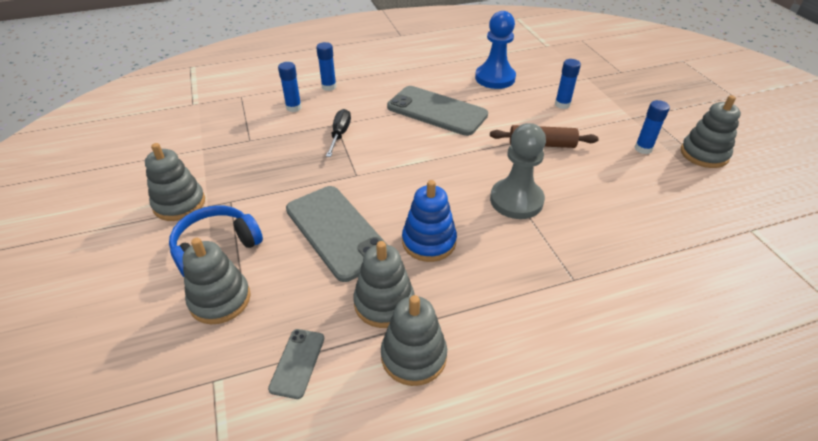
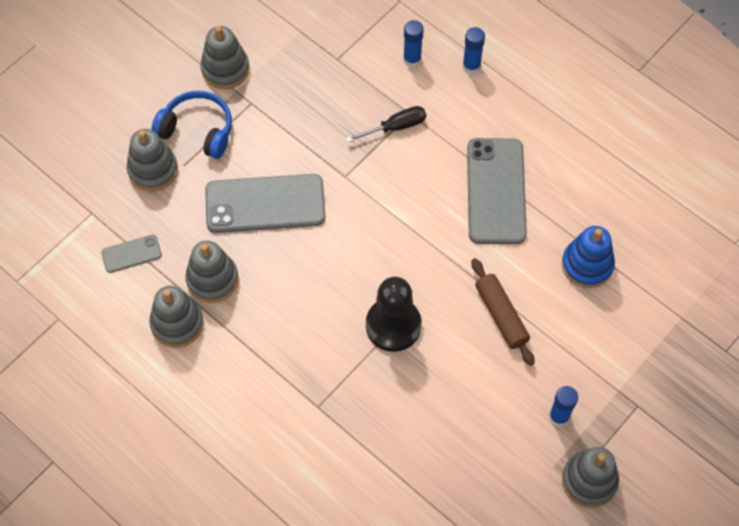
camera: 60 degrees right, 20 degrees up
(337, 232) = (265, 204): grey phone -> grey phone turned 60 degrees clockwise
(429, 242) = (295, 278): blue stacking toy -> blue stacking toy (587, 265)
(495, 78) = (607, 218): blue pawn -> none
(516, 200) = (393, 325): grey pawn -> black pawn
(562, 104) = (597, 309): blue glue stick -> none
+-------+
List all lines in the material containing the string "degrees".

camera: 60 degrees right, 20 degrees up
(337, 232) = (265, 204): grey phone -> grey phone turned 60 degrees clockwise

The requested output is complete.